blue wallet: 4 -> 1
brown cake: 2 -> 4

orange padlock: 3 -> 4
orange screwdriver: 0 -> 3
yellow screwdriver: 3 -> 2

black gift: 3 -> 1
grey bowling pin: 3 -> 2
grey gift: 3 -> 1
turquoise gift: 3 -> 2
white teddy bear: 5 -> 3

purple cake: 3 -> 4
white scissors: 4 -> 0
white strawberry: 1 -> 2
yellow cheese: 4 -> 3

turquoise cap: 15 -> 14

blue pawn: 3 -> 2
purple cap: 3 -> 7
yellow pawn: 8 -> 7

------

- Exercise:
Copy every line of the listing where the word "orange" appears.

- Result of the task:
orange padlock: 3 -> 4
orange screwdriver: 0 -> 3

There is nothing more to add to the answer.